**Problem to work on:** In the records below, find each line with "plate" and copy it.

**Provided entries:**
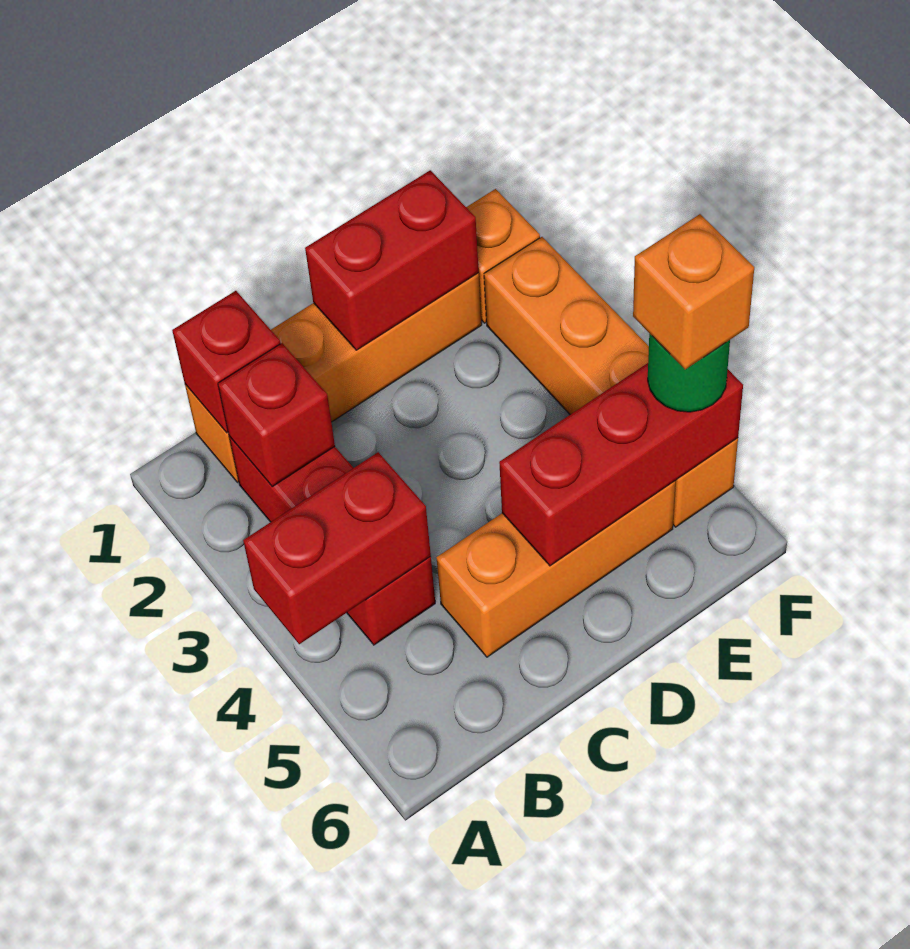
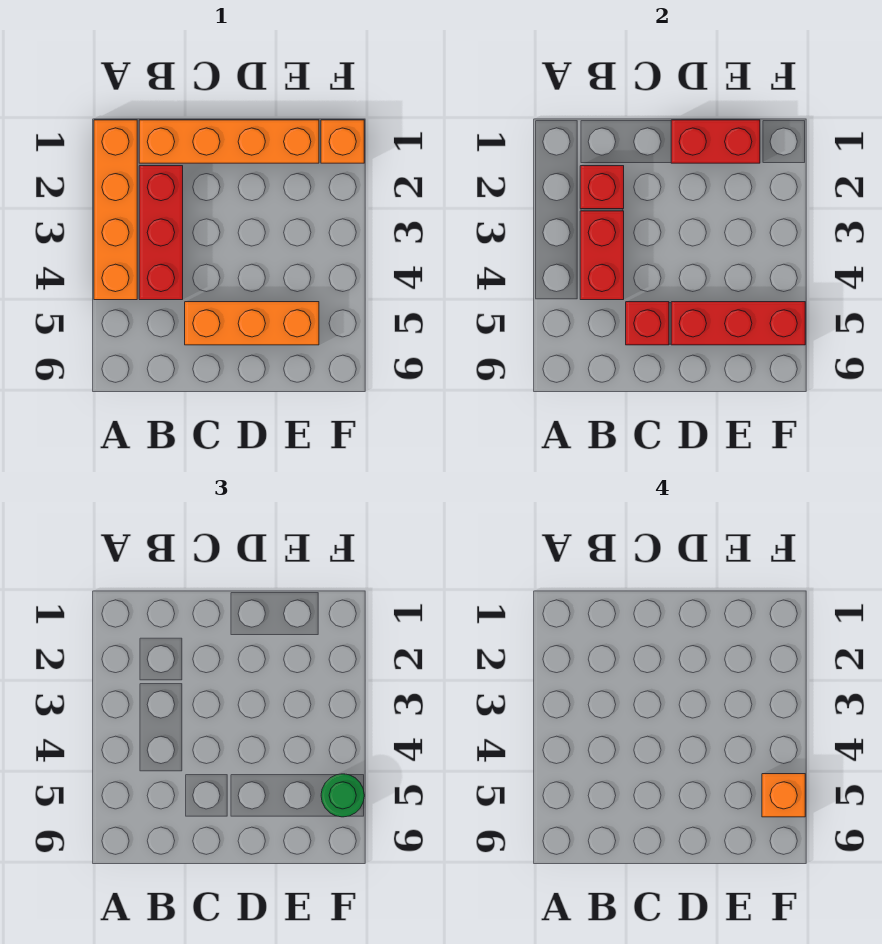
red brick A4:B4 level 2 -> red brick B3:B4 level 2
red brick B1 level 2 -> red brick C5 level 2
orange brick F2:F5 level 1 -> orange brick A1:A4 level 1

--

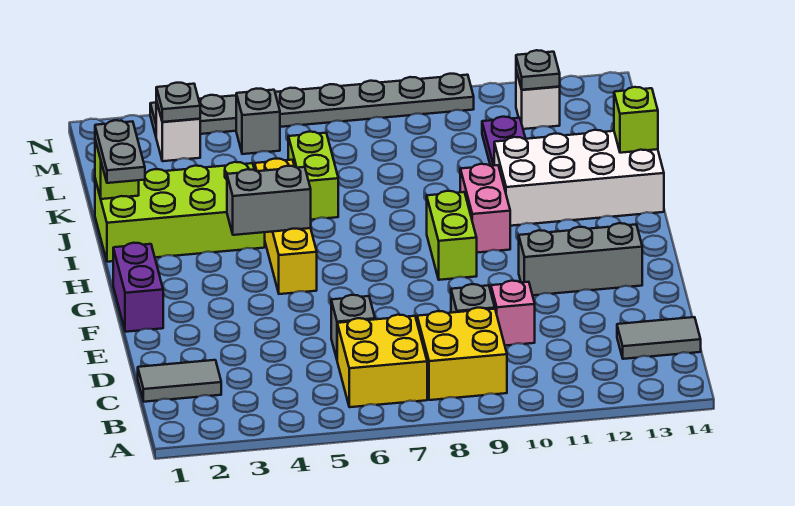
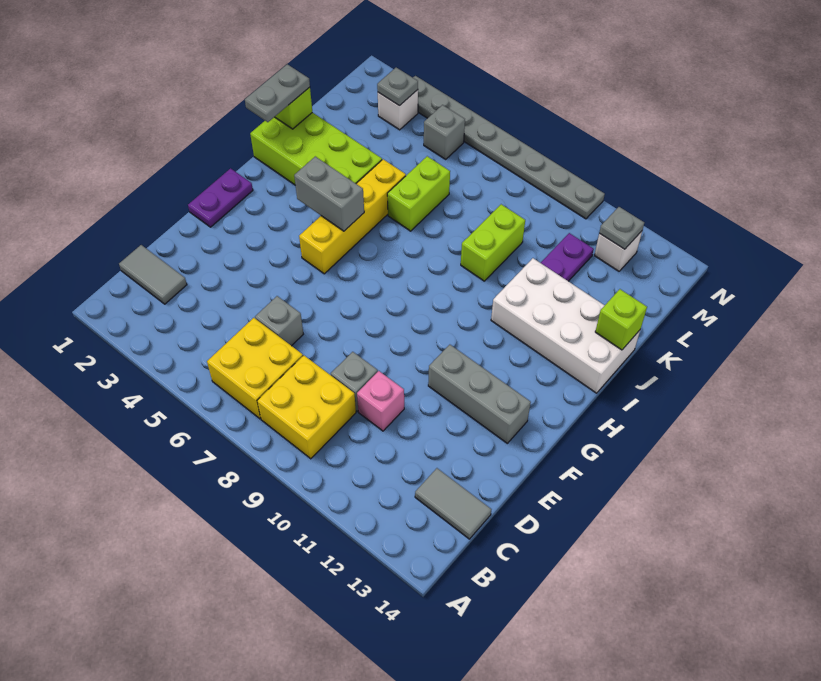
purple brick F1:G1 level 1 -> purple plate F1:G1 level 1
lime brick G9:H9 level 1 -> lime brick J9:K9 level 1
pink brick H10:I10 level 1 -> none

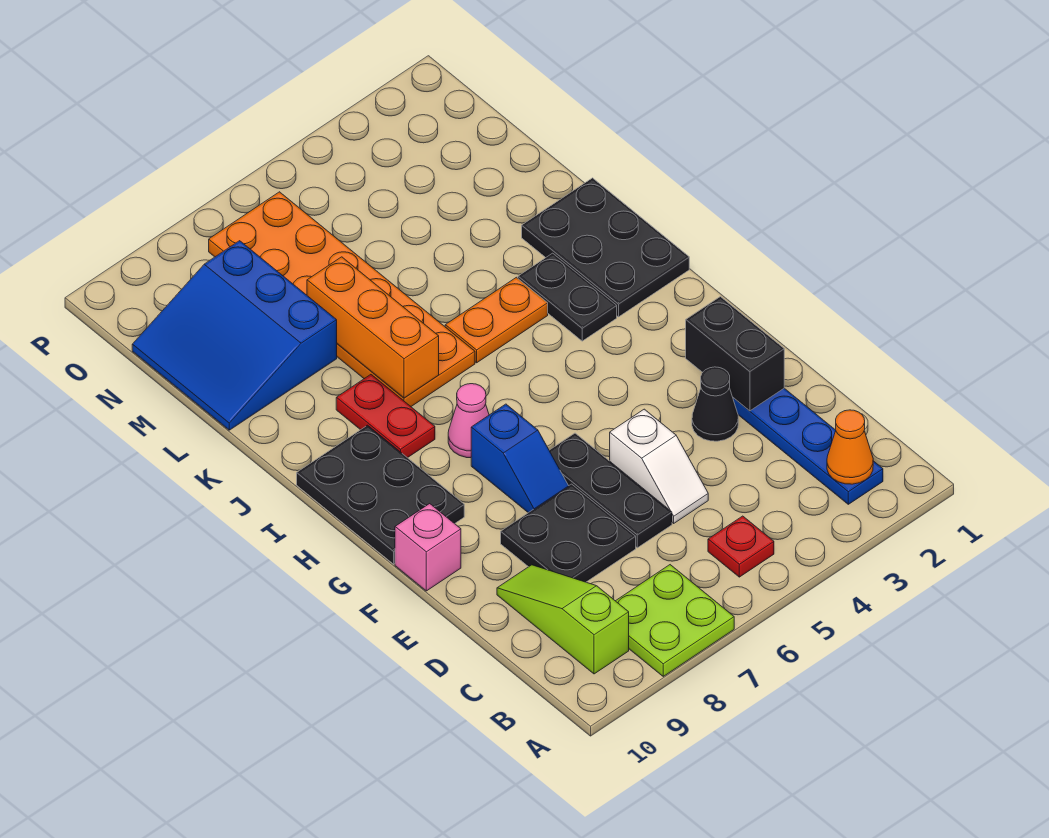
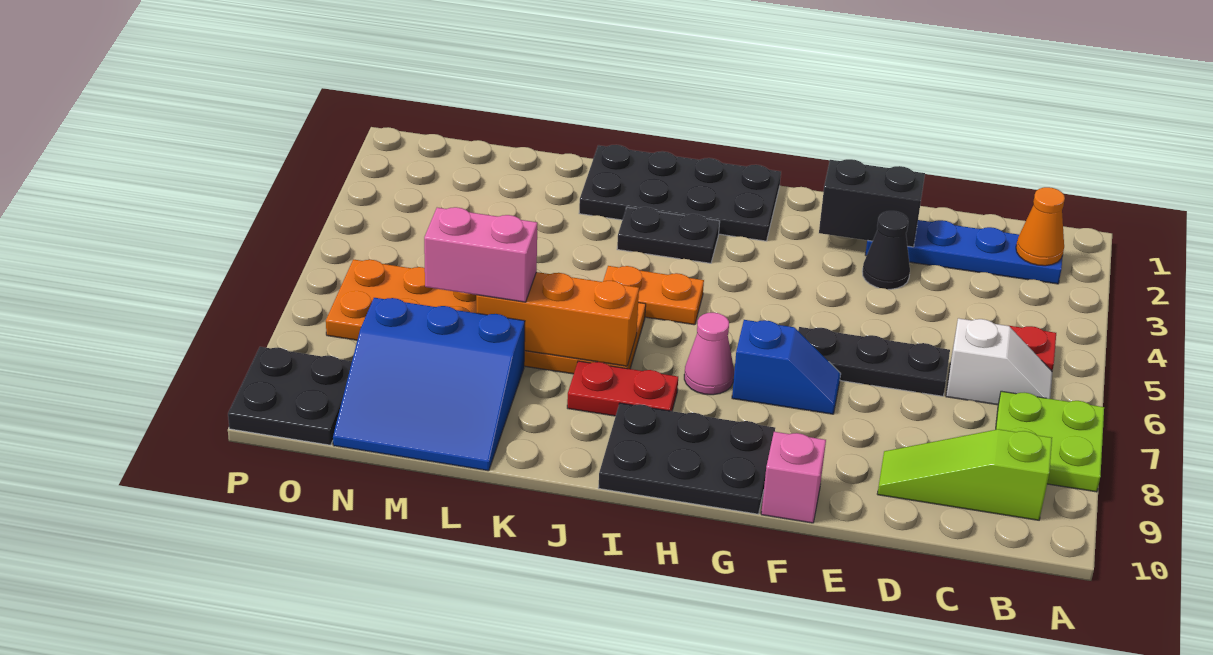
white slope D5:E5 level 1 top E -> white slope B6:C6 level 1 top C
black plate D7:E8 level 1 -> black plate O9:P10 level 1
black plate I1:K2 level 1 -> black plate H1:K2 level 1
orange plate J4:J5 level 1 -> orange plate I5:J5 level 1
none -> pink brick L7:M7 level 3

**Solution to this problem:**
purple brick F1:G1 level 1 -> purple plate F1:G1 level 1
black plate D7:E8 level 1 -> black plate O9:P10 level 1
black plate I1:K2 level 1 -> black plate H1:K2 level 1
orange plate J4:J5 level 1 -> orange plate I5:J5 level 1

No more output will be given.